Starting from the line with "R11: 1.6M (+5V, VB2) -> none", transcribe each line to the end of the records below. Copy them exactly and write nothing else.

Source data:
BEGIN
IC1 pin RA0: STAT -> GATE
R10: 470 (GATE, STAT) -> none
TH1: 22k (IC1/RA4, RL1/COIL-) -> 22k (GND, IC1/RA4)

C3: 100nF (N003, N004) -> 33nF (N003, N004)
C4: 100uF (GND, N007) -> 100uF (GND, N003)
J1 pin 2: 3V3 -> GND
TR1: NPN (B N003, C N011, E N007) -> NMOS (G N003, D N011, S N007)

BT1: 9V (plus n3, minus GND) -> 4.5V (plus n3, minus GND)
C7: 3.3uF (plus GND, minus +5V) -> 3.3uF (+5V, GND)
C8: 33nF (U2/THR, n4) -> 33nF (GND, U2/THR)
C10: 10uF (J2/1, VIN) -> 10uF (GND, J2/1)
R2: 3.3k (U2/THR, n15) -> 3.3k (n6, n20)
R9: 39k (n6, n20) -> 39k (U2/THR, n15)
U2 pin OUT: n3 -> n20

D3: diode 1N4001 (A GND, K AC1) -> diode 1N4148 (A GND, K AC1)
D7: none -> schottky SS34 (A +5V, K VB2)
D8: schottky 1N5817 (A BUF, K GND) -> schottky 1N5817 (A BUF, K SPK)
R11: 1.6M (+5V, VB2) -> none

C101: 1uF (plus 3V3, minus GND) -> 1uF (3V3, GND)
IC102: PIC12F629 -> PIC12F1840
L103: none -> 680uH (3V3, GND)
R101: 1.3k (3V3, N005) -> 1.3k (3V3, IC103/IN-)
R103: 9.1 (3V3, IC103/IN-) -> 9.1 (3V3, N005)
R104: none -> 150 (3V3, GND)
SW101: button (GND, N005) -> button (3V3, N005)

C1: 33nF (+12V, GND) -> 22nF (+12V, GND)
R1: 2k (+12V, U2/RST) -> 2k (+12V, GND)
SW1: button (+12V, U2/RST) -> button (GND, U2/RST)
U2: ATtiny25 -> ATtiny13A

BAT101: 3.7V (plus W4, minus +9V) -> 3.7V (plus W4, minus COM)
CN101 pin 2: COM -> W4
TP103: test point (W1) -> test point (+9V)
END
> YOUR SOLUTION
R11: 1.6M (+5V, VB2) -> none

C101: 1uF (plus 3V3, minus GND) -> 1uF (3V3, GND)
IC102: PIC12F629 -> PIC12F1840
L103: none -> 680uH (3V3, GND)
R101: 1.3k (3V3, N005) -> 1.3k (3V3, IC103/IN-)
R103: 9.1 (3V3, IC103/IN-) -> 9.1 (3V3, N005)
R104: none -> 150 (3V3, GND)
SW101: button (GND, N005) -> button (3V3, N005)

C1: 33nF (+12V, GND) -> 22nF (+12V, GND)
R1: 2k (+12V, U2/RST) -> 2k (+12V, GND)
SW1: button (+12V, U2/RST) -> button (GND, U2/RST)
U2: ATtiny25 -> ATtiny13A

BAT101: 3.7V (plus W4, minus +9V) -> 3.7V (plus W4, minus COM)
CN101 pin 2: COM -> W4
TP103: test point (W1) -> test point (+9V)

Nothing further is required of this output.